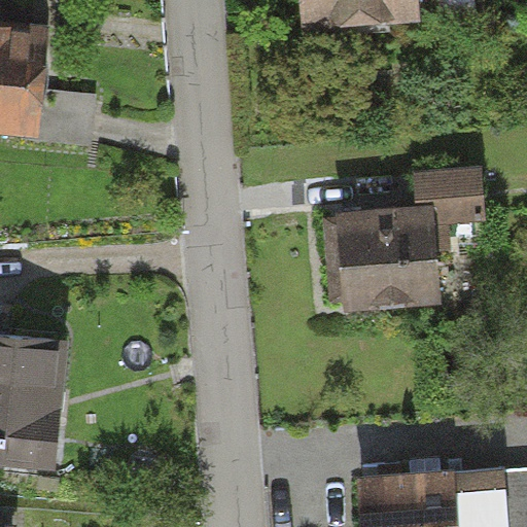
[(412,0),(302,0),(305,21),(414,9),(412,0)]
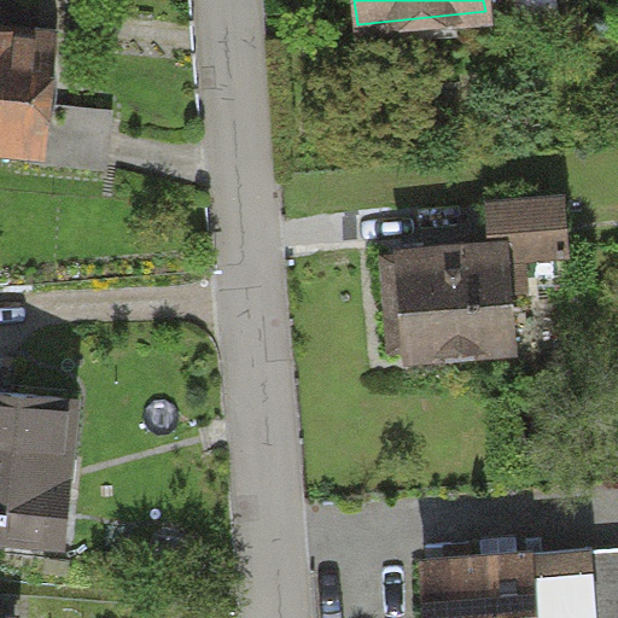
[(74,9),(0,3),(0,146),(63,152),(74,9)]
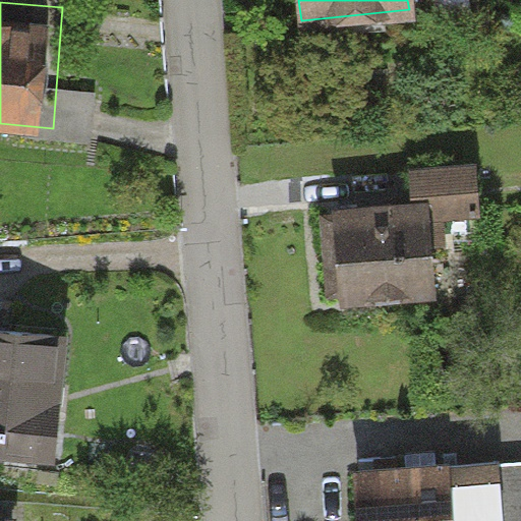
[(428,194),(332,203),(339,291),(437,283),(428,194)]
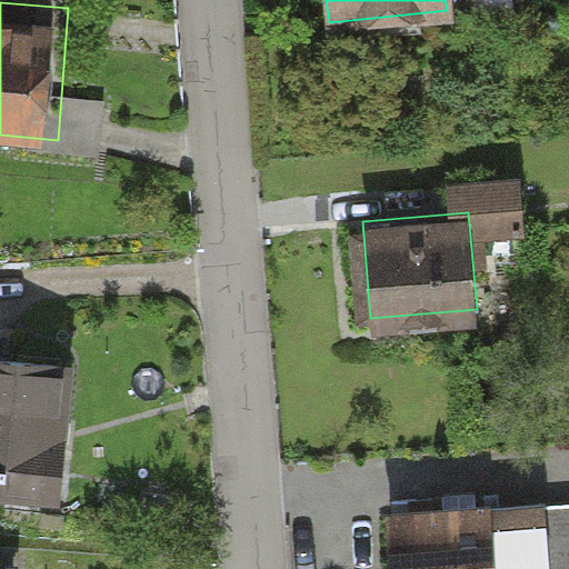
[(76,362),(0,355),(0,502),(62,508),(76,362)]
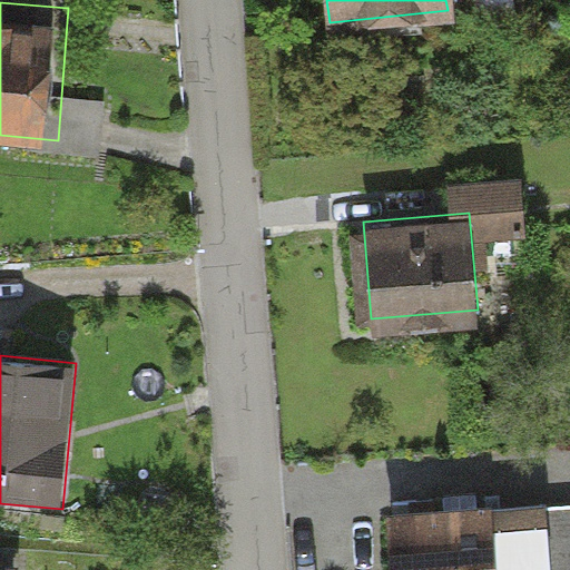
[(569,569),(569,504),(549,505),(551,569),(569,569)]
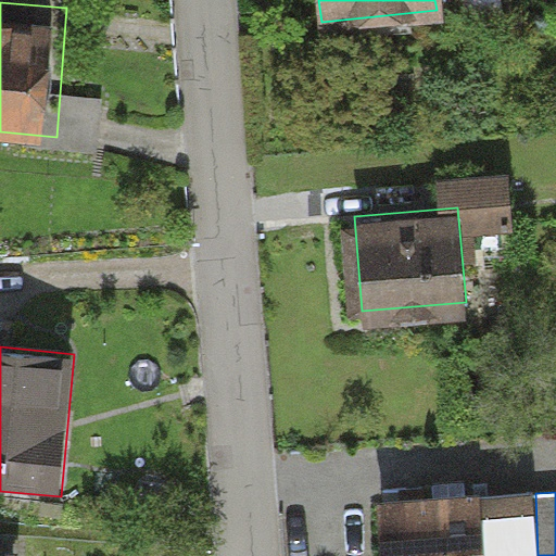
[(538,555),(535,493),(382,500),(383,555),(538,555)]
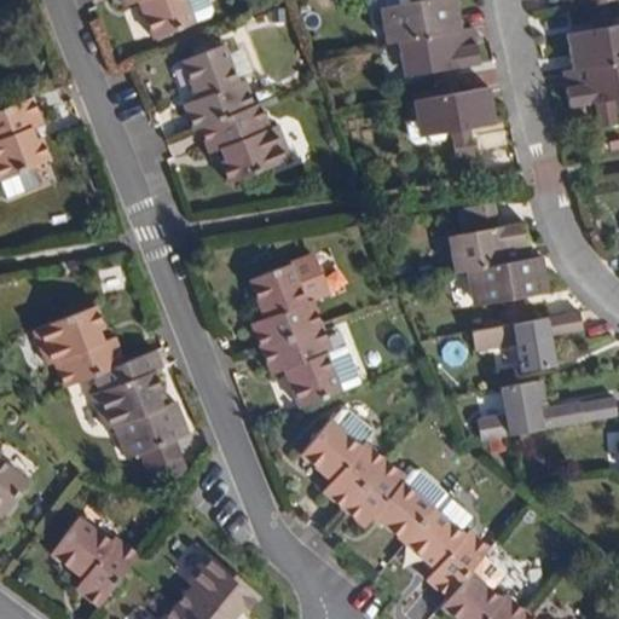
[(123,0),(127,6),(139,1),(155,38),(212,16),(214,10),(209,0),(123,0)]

> ASSIGNMENT
Verbatim copy, images excluded: transcribe all the entries above.

> SOLVED EXERCISE
[(412,0),(302,0),(305,21),(414,9),(412,0)]
[(74,9),(0,3),(0,146),(63,152),(74,9)]
[(428,194),(332,203),(339,291),(437,283),(428,194)]
[(76,362),(0,355),(0,502),(62,508),(76,362)]
[(569,569),(569,504),(549,505),(551,569),(569,569)]
[(538,555),(535,493),(382,500),(383,555),(538,555)]
[(123,0),(127,6),(139,1),(155,38),(212,16),(214,10),(209,0),(123,0)]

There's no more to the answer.